= Beginning of Section =
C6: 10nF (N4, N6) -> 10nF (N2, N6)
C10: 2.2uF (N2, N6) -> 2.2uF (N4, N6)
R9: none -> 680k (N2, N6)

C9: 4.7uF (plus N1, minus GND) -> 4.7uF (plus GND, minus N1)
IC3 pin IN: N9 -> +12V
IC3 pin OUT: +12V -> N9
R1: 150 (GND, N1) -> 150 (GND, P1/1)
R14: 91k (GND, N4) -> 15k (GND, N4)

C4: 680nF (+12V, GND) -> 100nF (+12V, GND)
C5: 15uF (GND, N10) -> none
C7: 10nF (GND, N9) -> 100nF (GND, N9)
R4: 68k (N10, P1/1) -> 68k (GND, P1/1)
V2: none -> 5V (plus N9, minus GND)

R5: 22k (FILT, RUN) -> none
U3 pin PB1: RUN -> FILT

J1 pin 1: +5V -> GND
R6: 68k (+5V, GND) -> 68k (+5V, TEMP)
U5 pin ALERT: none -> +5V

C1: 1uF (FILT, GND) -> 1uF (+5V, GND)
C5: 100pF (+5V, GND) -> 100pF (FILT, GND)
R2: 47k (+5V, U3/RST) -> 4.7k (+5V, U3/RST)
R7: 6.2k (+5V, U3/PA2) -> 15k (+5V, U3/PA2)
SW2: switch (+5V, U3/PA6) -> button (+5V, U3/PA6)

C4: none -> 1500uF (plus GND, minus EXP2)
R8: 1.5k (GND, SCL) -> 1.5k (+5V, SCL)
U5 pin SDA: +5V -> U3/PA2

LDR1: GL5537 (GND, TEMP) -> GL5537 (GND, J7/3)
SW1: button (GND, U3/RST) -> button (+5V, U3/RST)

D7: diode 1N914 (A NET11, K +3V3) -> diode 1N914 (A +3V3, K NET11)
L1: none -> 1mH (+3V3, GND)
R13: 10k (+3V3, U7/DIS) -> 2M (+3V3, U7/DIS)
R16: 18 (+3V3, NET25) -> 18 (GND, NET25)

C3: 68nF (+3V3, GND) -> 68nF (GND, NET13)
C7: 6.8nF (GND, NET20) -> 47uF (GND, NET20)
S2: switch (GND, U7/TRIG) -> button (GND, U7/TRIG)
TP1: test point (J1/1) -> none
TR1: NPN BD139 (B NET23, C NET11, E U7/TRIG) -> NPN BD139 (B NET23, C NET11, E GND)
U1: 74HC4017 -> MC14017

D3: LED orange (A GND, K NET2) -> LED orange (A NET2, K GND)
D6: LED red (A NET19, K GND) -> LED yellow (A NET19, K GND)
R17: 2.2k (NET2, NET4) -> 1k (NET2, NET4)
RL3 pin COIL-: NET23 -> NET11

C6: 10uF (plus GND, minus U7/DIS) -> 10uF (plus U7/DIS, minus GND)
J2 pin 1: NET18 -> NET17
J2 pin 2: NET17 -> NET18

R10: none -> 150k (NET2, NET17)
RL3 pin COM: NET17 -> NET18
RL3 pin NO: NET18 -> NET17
= End of Section =
Brief: Output the entire listing exactly as it appears above.

Expected output:
C6: 10nF (N4, N6) -> 10nF (N2, N6)
C10: 2.2uF (N2, N6) -> 2.2uF (N4, N6)
R9: none -> 680k (N2, N6)

C9: 4.7uF (plus N1, minus GND) -> 4.7uF (plus GND, minus N1)
IC3 pin IN: N9 -> +12V
IC3 pin OUT: +12V -> N9
R1: 150 (GND, N1) -> 150 (GND, P1/1)
R14: 91k (GND, N4) -> 15k (GND, N4)

C4: 680nF (+12V, GND) -> 100nF (+12V, GND)
C5: 15uF (GND, N10) -> none
C7: 10nF (GND, N9) -> 100nF (GND, N9)
R4: 68k (N10, P1/1) -> 68k (GND, P1/1)
V2: none -> 5V (plus N9, minus GND)

R5: 22k (FILT, RUN) -> none
U3 pin PB1: RUN -> FILT

J1 pin 1: +5V -> GND
R6: 68k (+5V, GND) -> 68k (+5V, TEMP)
U5 pin ALERT: none -> +5V

C1: 1uF (FILT, GND) -> 1uF (+5V, GND)
C5: 100pF (+5V, GND) -> 100pF (FILT, GND)
R2: 47k (+5V, U3/RST) -> 4.7k (+5V, U3/RST)
R7: 6.2k (+5V, U3/PA2) -> 15k (+5V, U3/PA2)
SW2: switch (+5V, U3/PA6) -> button (+5V, U3/PA6)

C4: none -> 1500uF (plus GND, minus EXP2)
R8: 1.5k (GND, SCL) -> 1.5k (+5V, SCL)
U5 pin SDA: +5V -> U3/PA2

LDR1: GL5537 (GND, TEMP) -> GL5537 (GND, J7/3)
SW1: button (GND, U3/RST) -> button (+5V, U3/RST)

D7: diode 1N914 (A NET11, K +3V3) -> diode 1N914 (A +3V3, K NET11)
L1: none -> 1mH (+3V3, GND)
R13: 10k (+3V3, U7/DIS) -> 2M (+3V3, U7/DIS)
R16: 18 (+3V3, NET25) -> 18 (GND, NET25)

C3: 68nF (+3V3, GND) -> 68nF (GND, NET13)
C7: 6.8nF (GND, NET20) -> 47uF (GND, NET20)
S2: switch (GND, U7/TRIG) -> button (GND, U7/TRIG)
TP1: test point (J1/1) -> none
TR1: NPN BD139 (B NET23, C NET11, E U7/TRIG) -> NPN BD139 (B NET23, C NET11, E GND)
U1: 74HC4017 -> MC14017

D3: LED orange (A GND, K NET2) -> LED orange (A NET2, K GND)
D6: LED red (A NET19, K GND) -> LED yellow (A NET19, K GND)
R17: 2.2k (NET2, NET4) -> 1k (NET2, NET4)
RL3 pin COIL-: NET23 -> NET11

C6: 10uF (plus GND, minus U7/DIS) -> 10uF (plus U7/DIS, minus GND)
J2 pin 1: NET18 -> NET17
J2 pin 2: NET17 -> NET18

R10: none -> 150k (NET2, NET17)
RL3 pin COM: NET17 -> NET18
RL3 pin NO: NET18 -> NET17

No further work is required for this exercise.